> WHAT TO WORK ON: Across the listing, how many lines contain "degrees"? The reply is the number alone.

> GIVEN DATA:

Content starts

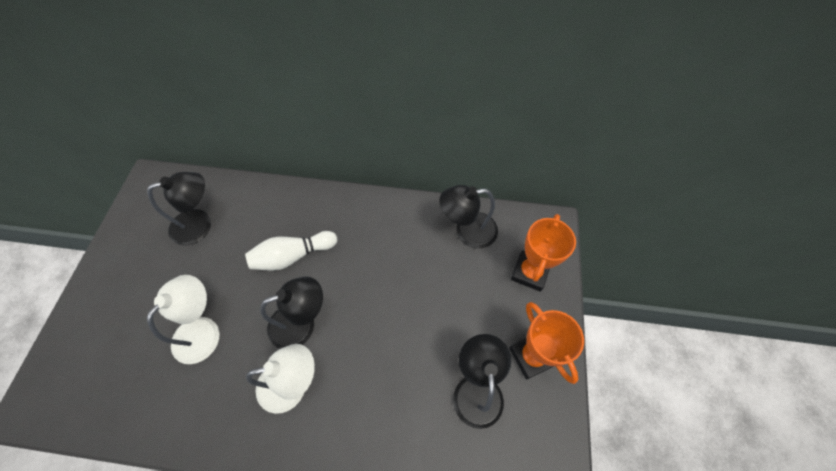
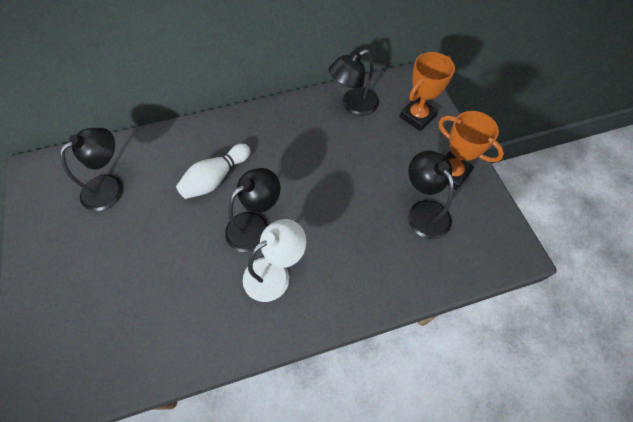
camera: 25 degrees left, 0 degrees up
white lamp [147,275,219,364] -> none
orange trophy [511,214,576,292] -> orange trophy turned 45 degrees clockwise [399,52,455,131]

Content ends

> COMPLETED TASK: 2